⟨

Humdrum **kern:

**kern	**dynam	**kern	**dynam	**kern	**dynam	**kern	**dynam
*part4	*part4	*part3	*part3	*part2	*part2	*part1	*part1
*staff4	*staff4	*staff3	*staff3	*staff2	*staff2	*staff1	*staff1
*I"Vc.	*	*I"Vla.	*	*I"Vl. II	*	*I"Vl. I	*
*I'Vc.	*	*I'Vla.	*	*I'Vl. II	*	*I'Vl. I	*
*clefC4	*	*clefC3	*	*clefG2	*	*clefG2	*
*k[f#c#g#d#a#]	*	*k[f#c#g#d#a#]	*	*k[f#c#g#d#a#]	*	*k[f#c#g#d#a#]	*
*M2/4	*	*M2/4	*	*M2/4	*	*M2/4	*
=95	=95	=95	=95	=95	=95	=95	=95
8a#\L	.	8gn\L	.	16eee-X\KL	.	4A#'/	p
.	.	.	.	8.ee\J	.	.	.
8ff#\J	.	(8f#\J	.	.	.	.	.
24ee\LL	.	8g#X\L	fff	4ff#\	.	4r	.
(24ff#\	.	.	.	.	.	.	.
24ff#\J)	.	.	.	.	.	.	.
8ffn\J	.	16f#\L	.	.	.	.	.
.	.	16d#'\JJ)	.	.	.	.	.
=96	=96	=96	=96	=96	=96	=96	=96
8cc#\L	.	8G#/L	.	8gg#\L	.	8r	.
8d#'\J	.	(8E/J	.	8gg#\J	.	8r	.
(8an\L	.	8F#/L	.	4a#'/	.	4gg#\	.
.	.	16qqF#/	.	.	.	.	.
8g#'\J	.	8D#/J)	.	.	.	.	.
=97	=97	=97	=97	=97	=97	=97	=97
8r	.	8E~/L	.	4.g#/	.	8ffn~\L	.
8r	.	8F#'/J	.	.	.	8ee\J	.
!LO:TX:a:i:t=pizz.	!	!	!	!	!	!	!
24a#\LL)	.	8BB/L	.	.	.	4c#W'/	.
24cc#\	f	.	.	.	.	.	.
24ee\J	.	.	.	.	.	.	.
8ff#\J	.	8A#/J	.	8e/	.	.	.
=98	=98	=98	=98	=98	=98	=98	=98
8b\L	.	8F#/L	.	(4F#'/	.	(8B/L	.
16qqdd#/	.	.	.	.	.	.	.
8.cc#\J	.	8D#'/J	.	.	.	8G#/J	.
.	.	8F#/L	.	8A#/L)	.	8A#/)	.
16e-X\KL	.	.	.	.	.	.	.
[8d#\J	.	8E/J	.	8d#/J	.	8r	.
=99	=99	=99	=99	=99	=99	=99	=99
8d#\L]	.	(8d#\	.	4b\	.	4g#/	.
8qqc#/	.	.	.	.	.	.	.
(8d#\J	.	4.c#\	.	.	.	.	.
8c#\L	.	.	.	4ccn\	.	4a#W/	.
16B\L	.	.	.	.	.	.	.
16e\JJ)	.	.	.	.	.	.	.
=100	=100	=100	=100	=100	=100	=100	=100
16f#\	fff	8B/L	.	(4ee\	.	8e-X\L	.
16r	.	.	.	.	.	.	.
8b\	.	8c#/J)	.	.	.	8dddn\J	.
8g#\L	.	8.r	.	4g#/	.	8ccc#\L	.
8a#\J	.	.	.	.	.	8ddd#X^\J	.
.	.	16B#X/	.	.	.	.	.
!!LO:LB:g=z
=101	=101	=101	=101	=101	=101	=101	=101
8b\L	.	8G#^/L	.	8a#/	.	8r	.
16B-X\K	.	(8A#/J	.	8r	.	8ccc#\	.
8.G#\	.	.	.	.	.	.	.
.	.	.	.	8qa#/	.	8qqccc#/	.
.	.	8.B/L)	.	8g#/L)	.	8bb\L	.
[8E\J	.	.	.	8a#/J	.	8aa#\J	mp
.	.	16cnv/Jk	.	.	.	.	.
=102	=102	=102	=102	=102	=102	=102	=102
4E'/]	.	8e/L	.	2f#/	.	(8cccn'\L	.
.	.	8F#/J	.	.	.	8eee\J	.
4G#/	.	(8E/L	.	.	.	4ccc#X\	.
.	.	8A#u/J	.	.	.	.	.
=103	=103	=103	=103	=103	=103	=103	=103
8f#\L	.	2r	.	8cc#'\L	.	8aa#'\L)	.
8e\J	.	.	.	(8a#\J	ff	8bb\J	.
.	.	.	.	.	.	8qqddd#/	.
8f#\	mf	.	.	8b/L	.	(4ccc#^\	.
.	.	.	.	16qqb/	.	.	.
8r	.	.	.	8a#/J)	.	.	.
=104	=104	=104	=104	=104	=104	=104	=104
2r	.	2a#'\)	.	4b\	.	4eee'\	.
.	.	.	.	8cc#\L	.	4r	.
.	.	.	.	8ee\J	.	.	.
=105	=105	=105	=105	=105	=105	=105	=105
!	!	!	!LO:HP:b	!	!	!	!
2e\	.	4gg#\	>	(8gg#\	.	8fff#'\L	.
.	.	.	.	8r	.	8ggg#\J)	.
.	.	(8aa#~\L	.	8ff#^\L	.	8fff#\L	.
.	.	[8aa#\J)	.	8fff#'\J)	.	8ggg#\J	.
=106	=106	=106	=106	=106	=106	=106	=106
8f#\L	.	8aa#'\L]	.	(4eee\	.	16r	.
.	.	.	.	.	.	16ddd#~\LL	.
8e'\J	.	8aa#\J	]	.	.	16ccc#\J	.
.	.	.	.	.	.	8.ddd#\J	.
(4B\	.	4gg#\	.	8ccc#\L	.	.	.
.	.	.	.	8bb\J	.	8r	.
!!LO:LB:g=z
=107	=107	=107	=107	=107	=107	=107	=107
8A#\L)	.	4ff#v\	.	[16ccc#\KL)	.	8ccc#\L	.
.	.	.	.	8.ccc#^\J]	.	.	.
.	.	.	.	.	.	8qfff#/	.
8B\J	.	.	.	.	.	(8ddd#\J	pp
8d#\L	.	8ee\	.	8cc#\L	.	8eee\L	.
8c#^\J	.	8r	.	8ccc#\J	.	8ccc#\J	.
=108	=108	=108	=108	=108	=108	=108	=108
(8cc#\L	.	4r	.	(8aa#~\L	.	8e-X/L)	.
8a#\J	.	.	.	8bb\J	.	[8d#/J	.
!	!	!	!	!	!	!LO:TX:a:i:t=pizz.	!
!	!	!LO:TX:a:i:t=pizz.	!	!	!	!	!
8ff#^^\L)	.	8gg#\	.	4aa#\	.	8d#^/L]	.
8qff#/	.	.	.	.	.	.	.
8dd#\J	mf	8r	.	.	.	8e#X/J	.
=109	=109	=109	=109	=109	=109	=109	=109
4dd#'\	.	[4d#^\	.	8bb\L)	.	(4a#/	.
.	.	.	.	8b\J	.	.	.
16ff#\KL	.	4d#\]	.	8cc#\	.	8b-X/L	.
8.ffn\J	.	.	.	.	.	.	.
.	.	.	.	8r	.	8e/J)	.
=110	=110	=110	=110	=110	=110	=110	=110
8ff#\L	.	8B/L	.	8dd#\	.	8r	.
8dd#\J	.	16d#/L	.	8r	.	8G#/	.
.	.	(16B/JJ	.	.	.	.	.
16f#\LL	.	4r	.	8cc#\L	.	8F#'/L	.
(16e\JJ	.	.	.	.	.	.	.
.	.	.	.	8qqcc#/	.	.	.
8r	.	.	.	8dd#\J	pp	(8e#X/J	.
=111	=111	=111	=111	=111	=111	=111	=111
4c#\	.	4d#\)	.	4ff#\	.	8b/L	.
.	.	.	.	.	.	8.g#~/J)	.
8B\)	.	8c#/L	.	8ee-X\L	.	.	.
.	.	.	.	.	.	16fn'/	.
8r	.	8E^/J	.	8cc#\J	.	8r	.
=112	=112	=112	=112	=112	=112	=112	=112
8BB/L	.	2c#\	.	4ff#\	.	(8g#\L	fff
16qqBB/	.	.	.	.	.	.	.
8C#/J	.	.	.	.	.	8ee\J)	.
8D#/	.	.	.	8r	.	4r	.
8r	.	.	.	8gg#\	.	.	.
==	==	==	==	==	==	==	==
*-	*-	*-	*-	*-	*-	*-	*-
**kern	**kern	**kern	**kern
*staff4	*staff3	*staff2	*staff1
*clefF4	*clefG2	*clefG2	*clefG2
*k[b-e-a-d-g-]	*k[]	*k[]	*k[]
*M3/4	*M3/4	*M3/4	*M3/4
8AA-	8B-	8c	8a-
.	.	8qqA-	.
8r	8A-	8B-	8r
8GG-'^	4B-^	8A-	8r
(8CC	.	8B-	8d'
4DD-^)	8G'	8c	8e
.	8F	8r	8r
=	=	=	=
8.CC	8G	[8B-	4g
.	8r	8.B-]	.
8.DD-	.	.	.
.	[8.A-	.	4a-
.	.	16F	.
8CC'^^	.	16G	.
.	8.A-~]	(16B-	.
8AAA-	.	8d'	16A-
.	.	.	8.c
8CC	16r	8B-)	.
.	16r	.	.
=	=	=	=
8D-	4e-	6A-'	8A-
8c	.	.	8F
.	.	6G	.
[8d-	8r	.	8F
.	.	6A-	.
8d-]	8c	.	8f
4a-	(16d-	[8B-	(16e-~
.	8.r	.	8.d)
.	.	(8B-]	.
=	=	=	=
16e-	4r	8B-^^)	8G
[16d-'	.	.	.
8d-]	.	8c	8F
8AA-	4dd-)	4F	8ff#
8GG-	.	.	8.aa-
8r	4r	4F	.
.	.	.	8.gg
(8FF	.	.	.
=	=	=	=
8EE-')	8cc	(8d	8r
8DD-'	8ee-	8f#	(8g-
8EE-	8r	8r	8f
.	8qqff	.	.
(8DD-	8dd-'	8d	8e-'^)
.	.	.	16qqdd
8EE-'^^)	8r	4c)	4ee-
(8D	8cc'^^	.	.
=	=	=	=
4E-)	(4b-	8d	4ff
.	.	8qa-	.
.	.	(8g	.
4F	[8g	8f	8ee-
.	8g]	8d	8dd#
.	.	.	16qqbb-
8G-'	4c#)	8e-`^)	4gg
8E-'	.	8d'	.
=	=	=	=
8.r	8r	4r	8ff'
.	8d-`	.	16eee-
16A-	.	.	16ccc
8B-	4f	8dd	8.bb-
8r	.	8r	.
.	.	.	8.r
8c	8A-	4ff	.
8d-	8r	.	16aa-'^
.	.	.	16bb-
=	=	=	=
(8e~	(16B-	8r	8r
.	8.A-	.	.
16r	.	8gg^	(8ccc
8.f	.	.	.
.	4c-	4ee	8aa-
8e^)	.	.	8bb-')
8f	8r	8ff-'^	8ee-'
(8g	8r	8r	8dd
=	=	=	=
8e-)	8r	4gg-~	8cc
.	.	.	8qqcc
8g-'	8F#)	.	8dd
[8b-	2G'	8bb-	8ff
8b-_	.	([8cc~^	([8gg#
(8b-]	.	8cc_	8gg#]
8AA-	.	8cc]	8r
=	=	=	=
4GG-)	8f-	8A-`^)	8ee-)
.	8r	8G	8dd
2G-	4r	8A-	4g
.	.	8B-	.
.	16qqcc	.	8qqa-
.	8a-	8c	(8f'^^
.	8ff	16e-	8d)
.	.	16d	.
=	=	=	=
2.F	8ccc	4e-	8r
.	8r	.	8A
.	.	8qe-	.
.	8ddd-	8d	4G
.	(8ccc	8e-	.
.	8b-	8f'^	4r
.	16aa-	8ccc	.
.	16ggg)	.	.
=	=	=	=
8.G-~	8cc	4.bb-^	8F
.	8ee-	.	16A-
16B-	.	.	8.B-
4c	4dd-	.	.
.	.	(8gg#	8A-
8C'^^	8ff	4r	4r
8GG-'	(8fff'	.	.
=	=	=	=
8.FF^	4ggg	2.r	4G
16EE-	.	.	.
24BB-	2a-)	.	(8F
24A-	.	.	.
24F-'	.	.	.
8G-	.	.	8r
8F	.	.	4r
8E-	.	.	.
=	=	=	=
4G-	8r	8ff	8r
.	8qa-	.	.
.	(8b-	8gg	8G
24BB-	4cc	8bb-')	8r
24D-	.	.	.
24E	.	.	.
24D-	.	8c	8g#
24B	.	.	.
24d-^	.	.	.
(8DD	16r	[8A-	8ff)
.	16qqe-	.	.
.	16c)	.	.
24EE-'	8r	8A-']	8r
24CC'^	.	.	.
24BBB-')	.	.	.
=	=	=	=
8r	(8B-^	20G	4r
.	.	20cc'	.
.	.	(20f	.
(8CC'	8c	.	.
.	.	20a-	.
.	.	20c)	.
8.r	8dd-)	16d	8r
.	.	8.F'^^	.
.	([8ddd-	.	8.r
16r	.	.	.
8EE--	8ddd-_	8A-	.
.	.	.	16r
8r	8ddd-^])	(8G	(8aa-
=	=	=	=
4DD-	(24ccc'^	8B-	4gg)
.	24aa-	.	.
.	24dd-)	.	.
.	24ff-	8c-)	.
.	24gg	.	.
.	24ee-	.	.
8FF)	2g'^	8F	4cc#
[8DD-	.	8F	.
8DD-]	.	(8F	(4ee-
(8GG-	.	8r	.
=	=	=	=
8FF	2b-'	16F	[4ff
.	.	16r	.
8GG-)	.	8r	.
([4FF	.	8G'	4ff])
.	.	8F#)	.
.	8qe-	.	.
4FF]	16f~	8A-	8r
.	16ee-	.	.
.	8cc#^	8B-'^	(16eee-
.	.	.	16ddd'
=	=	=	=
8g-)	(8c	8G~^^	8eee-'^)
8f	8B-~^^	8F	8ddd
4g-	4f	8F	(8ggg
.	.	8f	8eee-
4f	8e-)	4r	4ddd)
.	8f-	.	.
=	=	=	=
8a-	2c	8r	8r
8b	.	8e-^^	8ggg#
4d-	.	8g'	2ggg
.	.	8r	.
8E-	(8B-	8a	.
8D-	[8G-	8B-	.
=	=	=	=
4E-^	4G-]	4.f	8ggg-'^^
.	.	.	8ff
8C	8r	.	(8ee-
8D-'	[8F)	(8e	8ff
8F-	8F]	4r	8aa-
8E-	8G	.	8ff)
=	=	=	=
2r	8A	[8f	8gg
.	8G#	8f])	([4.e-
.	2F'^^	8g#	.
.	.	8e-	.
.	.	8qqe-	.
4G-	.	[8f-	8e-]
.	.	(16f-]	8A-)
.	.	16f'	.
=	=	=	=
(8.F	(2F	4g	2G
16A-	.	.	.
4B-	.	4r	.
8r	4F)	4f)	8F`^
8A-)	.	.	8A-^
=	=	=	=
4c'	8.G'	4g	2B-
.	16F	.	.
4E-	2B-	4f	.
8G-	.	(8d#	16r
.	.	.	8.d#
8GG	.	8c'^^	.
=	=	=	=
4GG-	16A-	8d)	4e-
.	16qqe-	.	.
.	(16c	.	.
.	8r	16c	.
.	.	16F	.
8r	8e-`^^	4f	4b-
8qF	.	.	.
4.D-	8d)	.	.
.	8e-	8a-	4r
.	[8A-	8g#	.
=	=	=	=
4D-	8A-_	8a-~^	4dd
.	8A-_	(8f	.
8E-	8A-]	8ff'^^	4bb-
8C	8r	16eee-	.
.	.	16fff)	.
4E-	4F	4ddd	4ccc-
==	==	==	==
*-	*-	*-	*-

⟩

**Work to be completed:** Locate each line in the entries above that contains the string "pizz" and copy every such line in full.

**Final result:**
!LO:TX:a:i:t=pizz.	!	!	!	!	!	!	!
!	!	!	!	!	!	!LO:TX:a:i:t=pizz.	!
!	!	!LO:TX:a:i:t=pizz.	!	!	!	!	!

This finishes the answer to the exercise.